[RECORDED INFORMATION]

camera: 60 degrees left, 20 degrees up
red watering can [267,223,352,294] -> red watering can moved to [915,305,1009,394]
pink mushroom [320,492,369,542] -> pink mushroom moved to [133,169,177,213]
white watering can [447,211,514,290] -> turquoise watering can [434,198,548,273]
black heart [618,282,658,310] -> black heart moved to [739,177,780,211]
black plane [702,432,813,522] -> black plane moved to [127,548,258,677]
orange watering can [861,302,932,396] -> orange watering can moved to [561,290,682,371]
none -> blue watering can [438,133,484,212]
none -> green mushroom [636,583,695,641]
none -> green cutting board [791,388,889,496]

[/RECORDED INFORMATION]
[RECORDED INFORMATION]

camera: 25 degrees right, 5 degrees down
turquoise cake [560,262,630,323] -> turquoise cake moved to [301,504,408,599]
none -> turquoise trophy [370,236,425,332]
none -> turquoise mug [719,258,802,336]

[/RECORDED INFORMATION]

* JOB
In the entries above, the lines between the one holding "black heart [618,282,658,310]" and the one holding "none -> green cutting board [791,388,889,496]", inclusive, are to be printed exactly as written, and those alone.

* RESPONSE TO THIS EXERCISE
black heart [618,282,658,310] -> black heart moved to [739,177,780,211]
black plane [702,432,813,522] -> black plane moved to [127,548,258,677]
orange watering can [861,302,932,396] -> orange watering can moved to [561,290,682,371]
none -> blue watering can [438,133,484,212]
none -> green mushroom [636,583,695,641]
none -> green cutting board [791,388,889,496]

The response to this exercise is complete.